Each line in the records below that has the word "brown" should be copied.

★ ★ ★ ★ ★ ★ ★

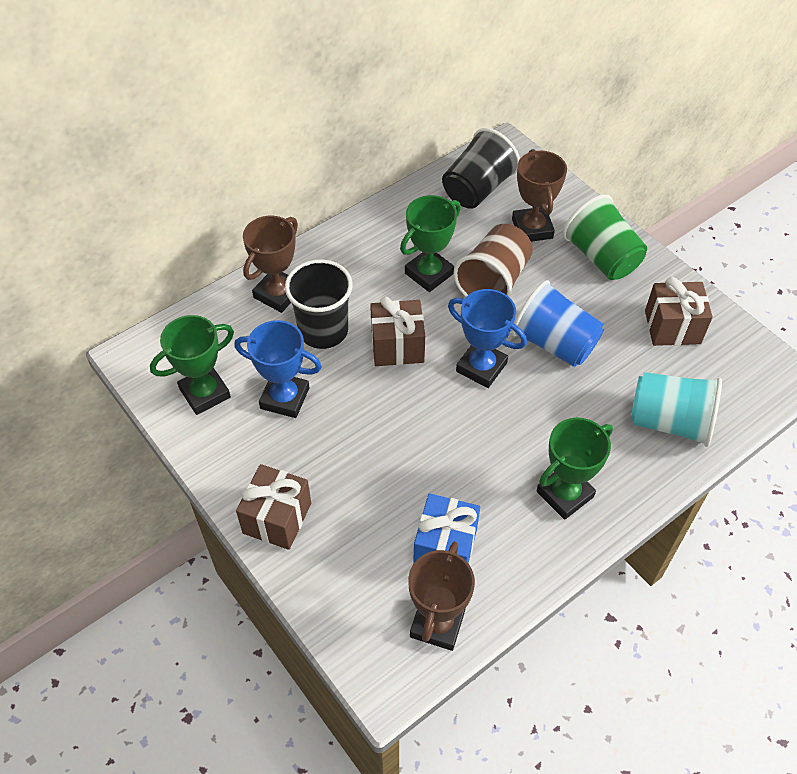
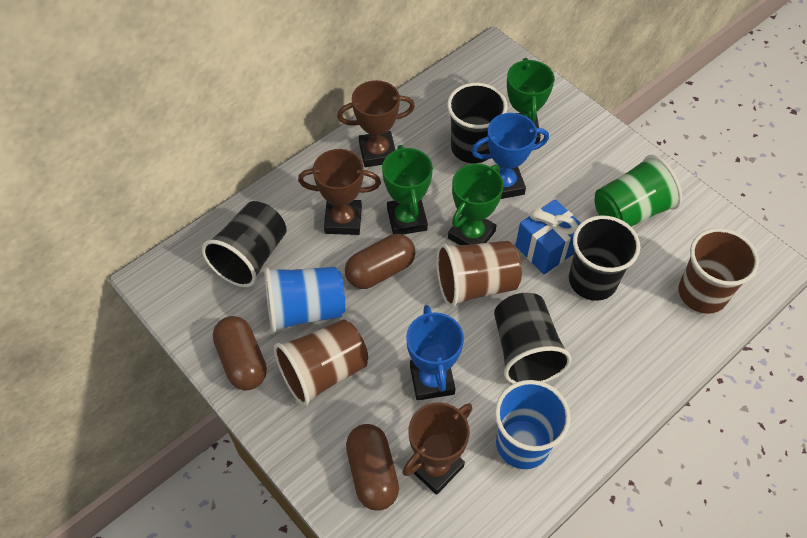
black cup: 2 -> 4
blue cup: 1 -> 2
brown capsule: 0 -> 3
brown cup: 1 -> 3
brown gift: 3 -> 0
turquoise cup: 1 -> 0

★ ★ ★ ★ ★ ★ ★

- [Solution to this exercise]
brown capsule: 0 -> 3
brown cup: 1 -> 3
brown gift: 3 -> 0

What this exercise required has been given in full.